BEGIN Task inputs
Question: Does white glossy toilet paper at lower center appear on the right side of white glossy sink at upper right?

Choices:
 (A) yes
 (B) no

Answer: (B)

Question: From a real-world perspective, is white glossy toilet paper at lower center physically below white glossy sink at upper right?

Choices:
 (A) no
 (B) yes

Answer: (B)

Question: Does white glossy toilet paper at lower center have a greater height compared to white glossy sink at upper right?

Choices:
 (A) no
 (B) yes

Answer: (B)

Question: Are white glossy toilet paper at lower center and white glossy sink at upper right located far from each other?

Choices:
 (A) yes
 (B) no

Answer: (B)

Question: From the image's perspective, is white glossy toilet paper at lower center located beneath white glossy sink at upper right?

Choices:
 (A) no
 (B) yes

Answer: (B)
END Task inputs
Extract every line of the rows that contains the string "Question".

Question: Does white glossy toilet paper at lower center appear on the right side of white glossy sink at upper right?
Question: From a real-world perspective, is white glossy toilet paper at lower center physically below white glossy sink at upper right?
Question: Does white glossy toilet paper at lower center have a greater height compared to white glossy sink at upper right?
Question: Are white glossy toilet paper at lower center and white glossy sink at upper right located far from each other?
Question: From the image's perspective, is white glossy toilet paper at lower center located beneath white glossy sink at upper right?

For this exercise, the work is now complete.